**Materials provided:**
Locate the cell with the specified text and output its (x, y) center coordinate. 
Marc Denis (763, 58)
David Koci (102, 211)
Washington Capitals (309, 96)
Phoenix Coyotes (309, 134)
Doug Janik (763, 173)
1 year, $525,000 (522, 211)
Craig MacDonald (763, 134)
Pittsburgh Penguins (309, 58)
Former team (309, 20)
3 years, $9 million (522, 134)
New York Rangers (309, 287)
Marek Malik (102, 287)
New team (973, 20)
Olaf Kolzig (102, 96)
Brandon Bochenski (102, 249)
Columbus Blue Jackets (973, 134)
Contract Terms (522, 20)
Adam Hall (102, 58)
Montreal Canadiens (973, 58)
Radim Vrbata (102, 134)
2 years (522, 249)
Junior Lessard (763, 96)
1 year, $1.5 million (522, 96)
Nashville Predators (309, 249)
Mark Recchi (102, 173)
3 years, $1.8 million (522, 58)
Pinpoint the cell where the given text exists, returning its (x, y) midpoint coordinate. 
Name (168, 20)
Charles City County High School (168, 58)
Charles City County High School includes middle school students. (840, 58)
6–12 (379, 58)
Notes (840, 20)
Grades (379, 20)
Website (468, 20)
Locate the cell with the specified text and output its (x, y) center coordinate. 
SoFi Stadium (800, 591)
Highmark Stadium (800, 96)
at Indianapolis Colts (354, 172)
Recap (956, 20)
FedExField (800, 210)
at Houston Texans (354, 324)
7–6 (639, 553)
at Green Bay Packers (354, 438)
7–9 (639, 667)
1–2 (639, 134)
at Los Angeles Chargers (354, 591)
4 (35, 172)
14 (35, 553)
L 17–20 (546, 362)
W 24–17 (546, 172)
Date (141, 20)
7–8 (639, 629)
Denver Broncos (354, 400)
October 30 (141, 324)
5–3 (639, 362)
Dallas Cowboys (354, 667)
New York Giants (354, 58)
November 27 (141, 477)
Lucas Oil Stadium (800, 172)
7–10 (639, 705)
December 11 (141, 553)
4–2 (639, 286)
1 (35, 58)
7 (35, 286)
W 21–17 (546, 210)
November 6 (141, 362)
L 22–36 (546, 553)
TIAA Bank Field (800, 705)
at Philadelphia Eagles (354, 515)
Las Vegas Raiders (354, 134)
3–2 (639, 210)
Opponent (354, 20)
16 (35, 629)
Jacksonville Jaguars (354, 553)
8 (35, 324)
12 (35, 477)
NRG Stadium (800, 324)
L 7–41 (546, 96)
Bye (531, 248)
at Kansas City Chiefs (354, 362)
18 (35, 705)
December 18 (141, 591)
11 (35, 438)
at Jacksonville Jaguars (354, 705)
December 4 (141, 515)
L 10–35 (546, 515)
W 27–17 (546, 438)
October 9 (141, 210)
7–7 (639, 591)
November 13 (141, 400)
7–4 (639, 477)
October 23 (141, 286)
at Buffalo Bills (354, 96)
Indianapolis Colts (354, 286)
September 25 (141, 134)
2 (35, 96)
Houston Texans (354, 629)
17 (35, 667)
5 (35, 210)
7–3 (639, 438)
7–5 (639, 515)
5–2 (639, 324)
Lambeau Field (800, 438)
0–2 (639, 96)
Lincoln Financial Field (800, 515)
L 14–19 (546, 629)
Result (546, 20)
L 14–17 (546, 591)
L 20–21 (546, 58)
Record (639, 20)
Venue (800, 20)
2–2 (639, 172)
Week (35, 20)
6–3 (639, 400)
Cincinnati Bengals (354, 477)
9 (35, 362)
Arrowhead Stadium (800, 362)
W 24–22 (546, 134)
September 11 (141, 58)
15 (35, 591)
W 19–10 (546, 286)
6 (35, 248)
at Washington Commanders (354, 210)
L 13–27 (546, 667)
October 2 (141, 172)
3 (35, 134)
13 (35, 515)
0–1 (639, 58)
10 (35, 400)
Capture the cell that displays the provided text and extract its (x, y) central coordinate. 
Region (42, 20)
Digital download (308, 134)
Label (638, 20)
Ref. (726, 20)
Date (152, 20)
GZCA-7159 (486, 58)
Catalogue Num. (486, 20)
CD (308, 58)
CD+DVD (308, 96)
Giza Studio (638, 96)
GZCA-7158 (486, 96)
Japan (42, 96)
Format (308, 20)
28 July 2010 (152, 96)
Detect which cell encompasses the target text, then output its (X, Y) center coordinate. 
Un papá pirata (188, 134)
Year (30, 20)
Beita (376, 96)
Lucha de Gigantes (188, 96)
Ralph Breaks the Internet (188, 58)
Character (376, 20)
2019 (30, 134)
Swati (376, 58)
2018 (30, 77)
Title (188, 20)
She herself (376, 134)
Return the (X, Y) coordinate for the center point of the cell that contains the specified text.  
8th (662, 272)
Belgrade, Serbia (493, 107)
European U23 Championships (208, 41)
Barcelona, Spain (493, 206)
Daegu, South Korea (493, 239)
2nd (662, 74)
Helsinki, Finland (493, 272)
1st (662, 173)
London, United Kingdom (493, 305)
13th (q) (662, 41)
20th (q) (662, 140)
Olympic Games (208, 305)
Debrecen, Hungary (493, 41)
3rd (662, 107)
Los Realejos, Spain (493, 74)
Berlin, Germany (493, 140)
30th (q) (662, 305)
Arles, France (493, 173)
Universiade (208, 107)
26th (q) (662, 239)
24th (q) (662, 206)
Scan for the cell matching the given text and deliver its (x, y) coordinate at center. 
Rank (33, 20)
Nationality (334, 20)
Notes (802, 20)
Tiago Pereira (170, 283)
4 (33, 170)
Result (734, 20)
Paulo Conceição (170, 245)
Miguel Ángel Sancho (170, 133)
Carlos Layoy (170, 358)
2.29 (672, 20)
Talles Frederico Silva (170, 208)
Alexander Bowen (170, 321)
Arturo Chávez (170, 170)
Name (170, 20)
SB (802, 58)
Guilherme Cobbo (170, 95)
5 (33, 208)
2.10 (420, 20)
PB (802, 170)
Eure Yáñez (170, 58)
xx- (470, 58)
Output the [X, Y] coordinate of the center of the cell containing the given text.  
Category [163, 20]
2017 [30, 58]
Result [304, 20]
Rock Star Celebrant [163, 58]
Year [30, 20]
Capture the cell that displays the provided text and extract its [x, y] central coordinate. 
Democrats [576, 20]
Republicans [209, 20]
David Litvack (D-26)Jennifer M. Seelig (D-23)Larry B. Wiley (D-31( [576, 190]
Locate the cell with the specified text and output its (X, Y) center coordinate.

**What you need to do:**
Please update the data above by replacing "Former team" with "Previous team" throughout, leaving everything else unchanged.

**Answer to this task:**
Locate the cell with the specified text and output its (x, y) center coordinate. 
Marc Denis (763, 58)
David Koci (102, 211)
Washington Capitals (309, 96)
Phoenix Coyotes (309, 134)
Doug Janik (763, 173)
1 year, $525,000 (522, 211)
Craig MacDonald (763, 134)
Pittsburgh Penguins (309, 58)
Previous team (309, 20)
3 years, $9 million (522, 134)
New York Rangers (309, 287)
Marek Malik (102, 287)
New team (973, 20)
Olaf Kolzig (102, 96)
Brandon Bochenski (102, 249)
Columbus Blue Jackets (973, 134)
Contract Terms (522, 20)
Adam Hall (102, 58)
Montreal Canadiens (973, 58)
Radim Vrbata (102, 134)
2 years (522, 249)
Junior Lessard (763, 96)
1 year, $1.5 million (522, 96)
Nashville Predators (309, 249)
Mark Recchi (102, 173)
3 years, $1.8 million (522, 58)
Pinpoint the cell where the given text exists, returning its (x, y) midpoint coordinate. 
Name (168, 20)
Charles City County High School (168, 58)
Charles City County High School includes middle school students. (840, 58)
6–12 (379, 58)
Notes (840, 20)
Grades (379, 20)
Website (468, 20)
Locate the cell with the specified text and output its (x, y) center coordinate. 
SoFi Stadium (800, 591)
Highmark Stadium (800, 96)
at Indianapolis Colts (354, 172)
Recap (956, 20)
FedExField (800, 210)
at Houston Texans (354, 324)
7–6 (639, 553)
at Green Bay Packers (354, 438)
7–9 (639, 667)
1–2 (639, 134)
at Los Angeles Chargers (354, 591)
4 (35, 172)
14 (35, 553)
L 17–20 (546, 362)
W 24–17 (546, 172)
Date (141, 20)
7–8 (639, 629)
Denver Broncos (354, 400)
October 30 (141, 324)
5–3 (639, 362)
Dallas Cowboys (354, 667)
New York Giants (354, 58)
November 27 (141, 477)
Lucas Oil Stadium (800, 172)
7–10 (639, 705)
December 11 (141, 553)
4–2 (639, 286)
1 (35, 58)
7 (35, 286)
W 21–17 (546, 210)
November 6 (141, 362)
L 22–36 (546, 553)
TIAA Bank Field (800, 705)
at Philadelphia Eagles (354, 515)
Las Vegas Raiders (354, 134)
3–2 (639, 210)
Opponent (354, 20)
16 (35, 629)
Jacksonville Jaguars (354, 553)
8 (35, 324)
12 (35, 477)
NRG Stadium (800, 324)
L 7–41 (546, 96)
Bye (531, 248)
at Kansas City Chiefs (354, 362)
18 (35, 705)
December 18 (141, 591)
11 (35, 438)
at Jacksonville Jaguars (354, 705)
December 4 (141, 515)
L 10–35 (546, 515)
W 27–17 (546, 438)
October 9 (141, 210)
7–7 (639, 591)
November 13 (141, 400)
7–4 (639, 477)
October 23 (141, 286)
at Buffalo Bills (354, 96)
Indianapolis Colts (354, 286)
September 25 (141, 134)
2 (35, 96)
Houston Texans (354, 629)
17 (35, 667)
5 (35, 210)
7–3 (639, 438)
7–5 (639, 515)
5–2 (639, 324)
Lambeau Field (800, 438)
0–2 (639, 96)
Lincoln Financial Field (800, 515)
L 14–19 (546, 629)
Result (546, 20)
L 14–17 (546, 591)
L 20–21 (546, 58)
Record (639, 20)
Venue (800, 20)
2–2 (639, 172)
Week (35, 20)
6–3 (639, 400)
Cincinnati Bengals (354, 477)
9 (35, 362)
Arrowhead Stadium (800, 362)
W 24–22 (546, 134)
September 11 (141, 58)
15 (35, 591)
W 19–10 (546, 286)
6 (35, 248)
at Washington Commanders (354, 210)
L 13–27 (546, 667)
October 2 (141, 172)
3 (35, 134)
13 (35, 515)
0–1 (639, 58)
10 (35, 400)
Capture the cell that displays the provided text and extract its (x, y) central coordinate. 
Region (42, 20)
Digital download (308, 134)
Label (638, 20)
Ref. (726, 20)
Date (152, 20)
GZCA-7159 (486, 58)
Catalogue Num. (486, 20)
CD (308, 58)
CD+DVD (308, 96)
Giza Studio (638, 96)
GZCA-7158 (486, 96)
Japan (42, 96)
Format (308, 20)
28 July 2010 (152, 96)
Detect which cell encompasses the target text, then output its (X, Y) center coordinate. 
Un papá pirata (188, 134)
Year (30, 20)
Beita (376, 96)
Lucha de Gigantes (188, 96)
Ralph Breaks the Internet (188, 58)
Character (376, 20)
2019 (30, 134)
Swati (376, 58)
2018 (30, 77)
Title (188, 20)
She herself (376, 134)
Return the (X, Y) coordinate for the center point of the cell that contains the specified text.  
8th (662, 272)
Belgrade, Serbia (493, 107)
European U23 Championships (208, 41)
Barcelona, Spain (493, 206)
Daegu, South Korea (493, 239)
2nd (662, 74)
Helsinki, Finland (493, 272)
1st (662, 173)
London, United Kingdom (493, 305)
13th (q) (662, 41)
20th (q) (662, 140)
Olympic Games (208, 305)
Debrecen, Hungary (493, 41)
3rd (662, 107)
Los Realejos, Spain (493, 74)
Berlin, Germany (493, 140)
30th (q) (662, 305)
Arles, France (493, 173)
Universiade (208, 107)
26th (q) (662, 239)
24th (q) (662, 206)
Scan for the cell matching the given text and deliver its (x, y) coordinate at center. 
Rank (33, 20)
Nationality (334, 20)
Notes (802, 20)
Tiago Pereira (170, 283)
4 (33, 170)
Result (734, 20)
Paulo Conceição (170, 245)
Miguel Ángel Sancho (170, 133)
Carlos Layoy (170, 358)
2.29 (672, 20)
Talles Frederico Silva (170, 208)
Alexander Bowen (170, 321)
Arturo Chávez (170, 170)
Name (170, 20)
SB (802, 58)
Guilherme Cobbo (170, 95)
5 (33, 208)
2.10 (420, 20)
PB (802, 170)
Eure Yáñez (170, 58)
xx- (470, 58)
Output the [X, Y] coordinate of the center of the cell containing the given text.  
Category [163, 20]
2017 [30, 58]
Result [304, 20]
Rock Star Celebrant [163, 58]
Year [30, 20]
Capture the cell that displays the provided text and extract its [x, y] central coordinate. 
Democrats [576, 20]
Republicans [209, 20]
David Litvack (D-26)Jennifer M. Seelig (D-23)Larry B. Wiley (D-31( [576, 190]
Locate the cell with the specified text and output its (X, Y) center coordinate.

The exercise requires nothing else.